- Exercise description: For this exercise, retype all the data exactly and exclude every image.

- Information provided:
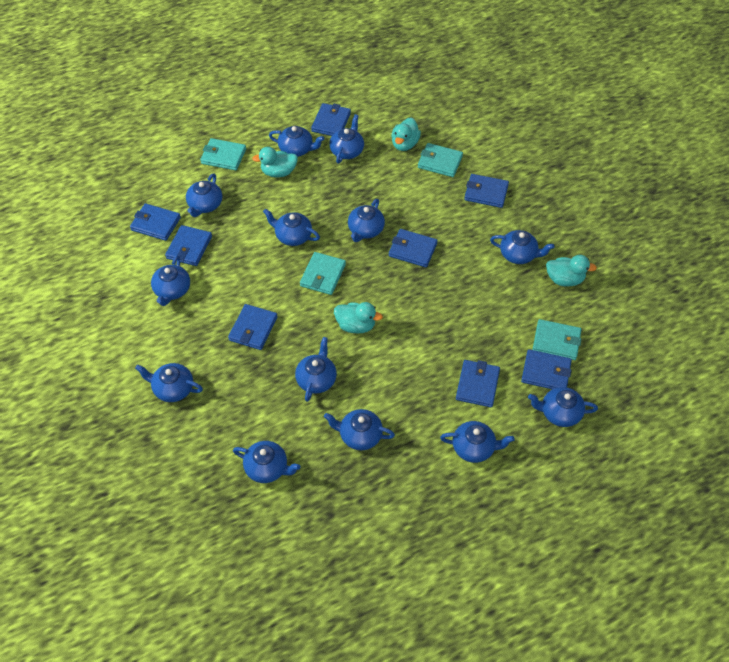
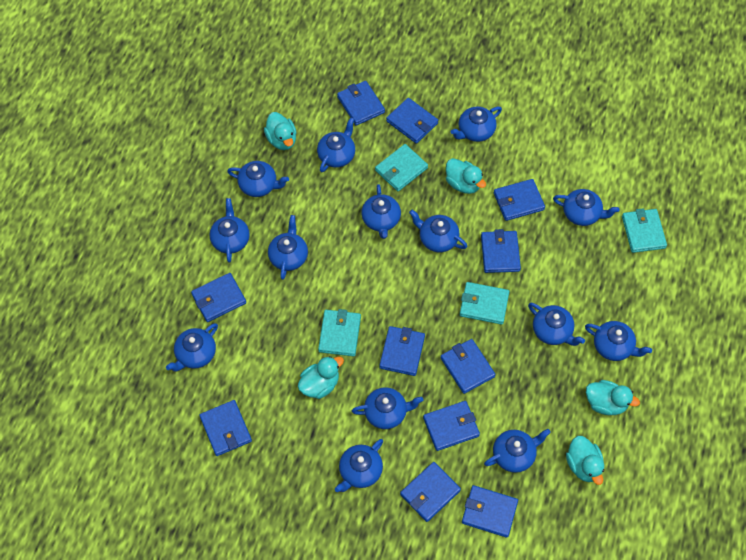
blue teapot: 13 -> 14
blue wallet: 8 -> 11
turquoise duck: 4 -> 5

- Your solution:
blue teapot: 13 -> 14
blue wallet: 8 -> 11
turquoise duck: 4 -> 5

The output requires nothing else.